#### [WORK REQUEST]
What's needed is a word-for-word retyping of the entries below, pictures omitted.

START SUPPLIED ENTRIES

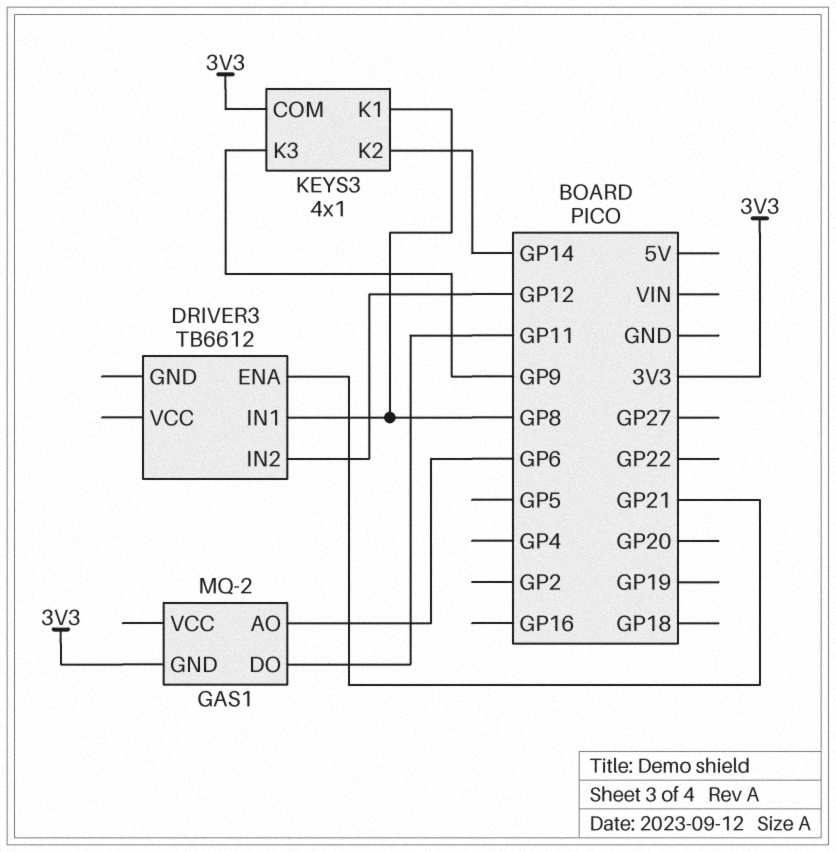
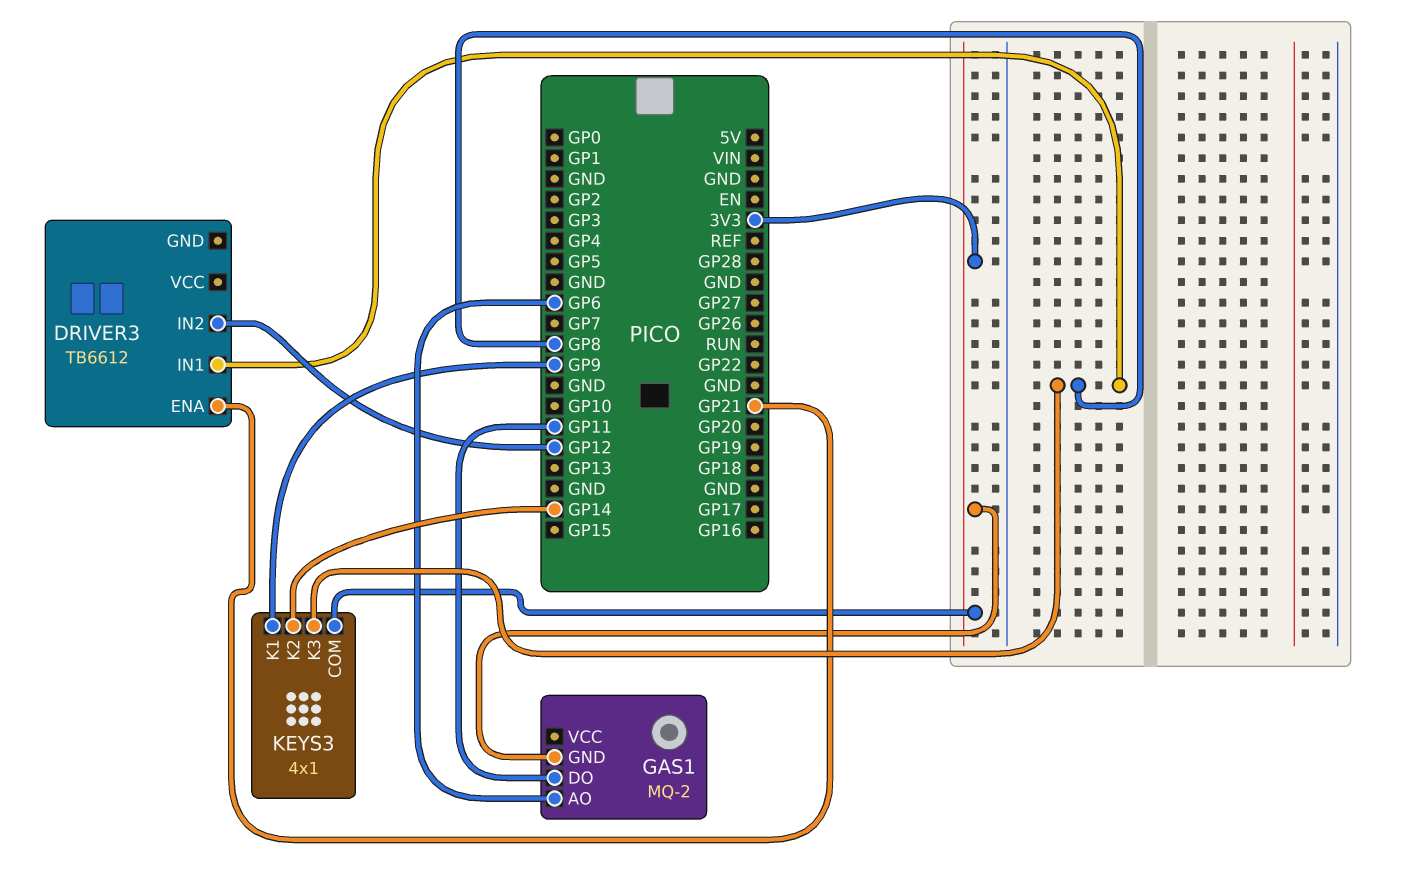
KEYS3 pin K1: GP8 -> GP9
KEYS3 pin K3: GP9 -> GP8

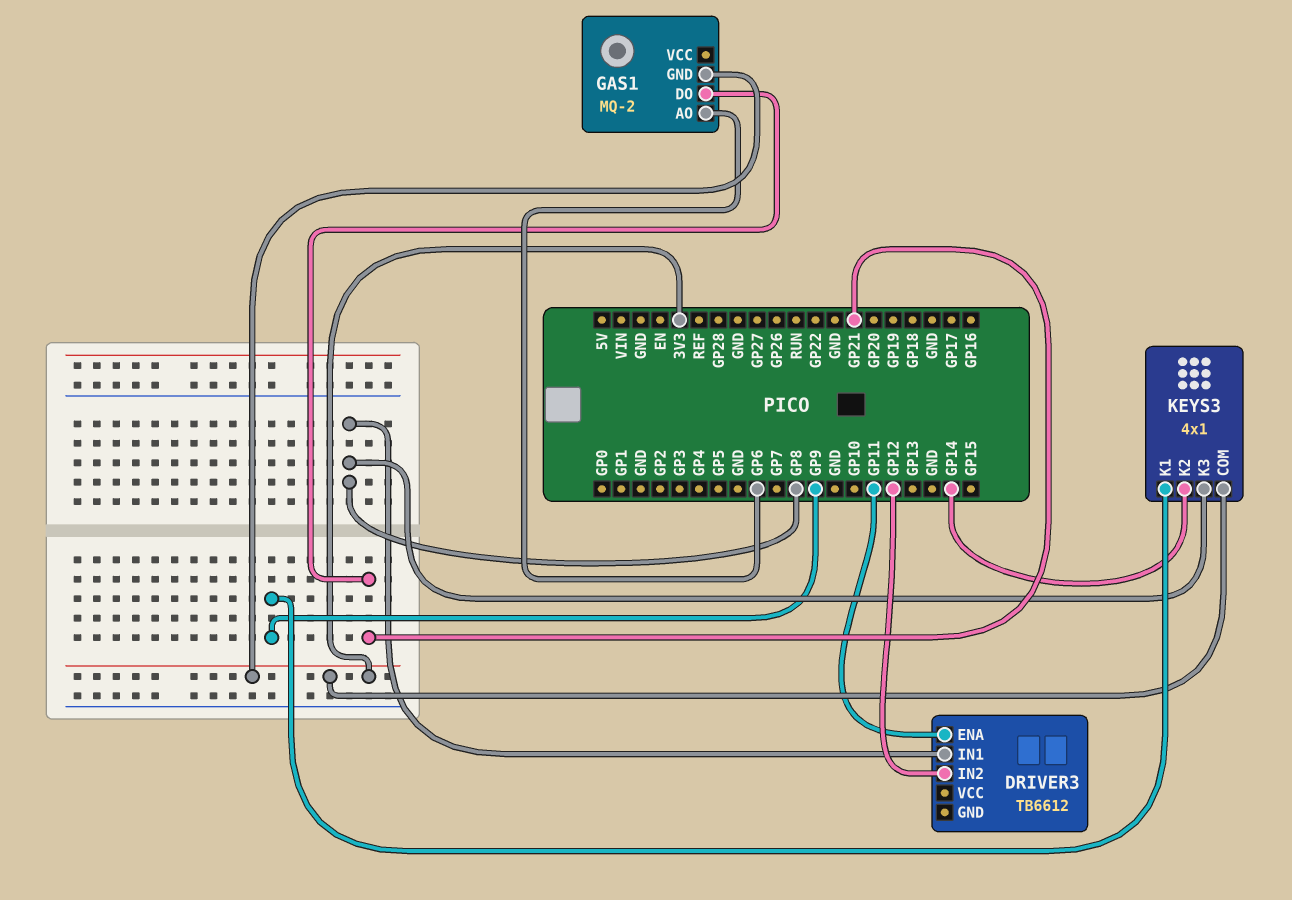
DRIVER3 pin ENA: GP21 -> GP11
GAS1 pin DO: GP11 -> GP21

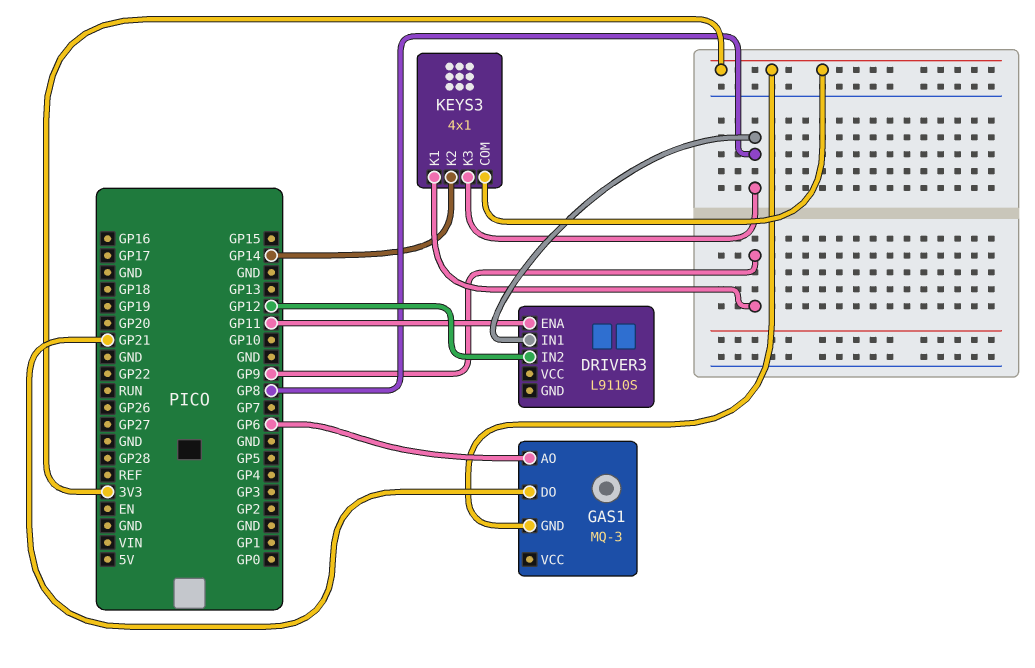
DRIVER3: TB6612 -> L9110S
GAS1: MQ-2 -> MQ-3

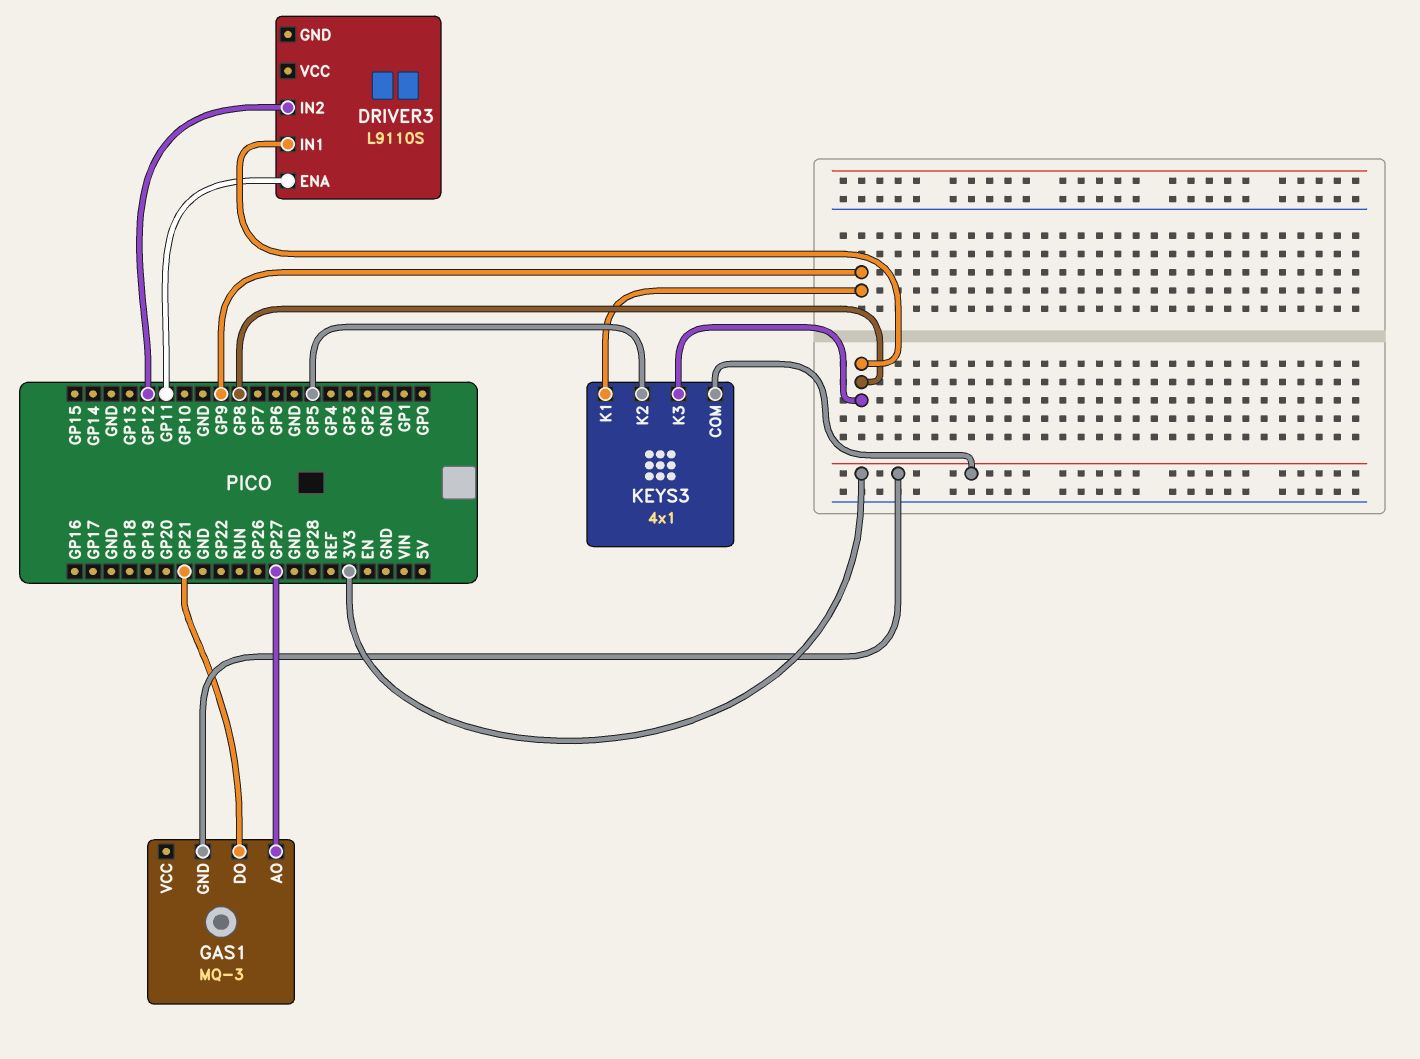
GAS1 pin AO: GP6 -> GP27
KEYS3 pin K2: GP14 -> GP5

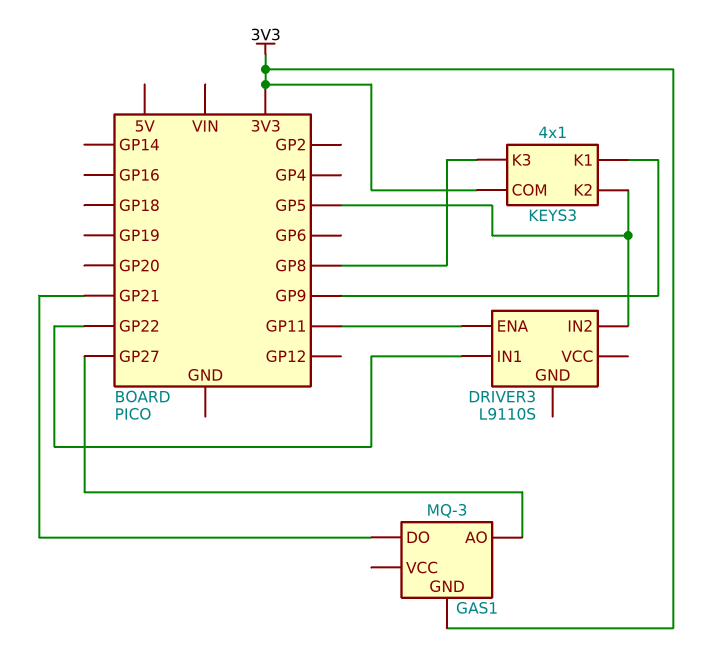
DRIVER3 pin IN1: GP8 -> GP22
DRIVER3 pin IN2: GP12 -> GP5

END SUPPLIED ENTRIES

#### [SOLUTION FOR THIS EXERCISE]
KEYS3 pin K1: GP8 -> GP9
KEYS3 pin K3: GP9 -> GP8

DRIVER3 pin ENA: GP21 -> GP11
GAS1 pin DO: GP11 -> GP21

DRIVER3: TB6612 -> L9110S
GAS1: MQ-2 -> MQ-3

GAS1 pin AO: GP6 -> GP27
KEYS3 pin K2: GP14 -> GP5

DRIVER3 pin IN1: GP8 -> GP22
DRIVER3 pin IN2: GP12 -> GP5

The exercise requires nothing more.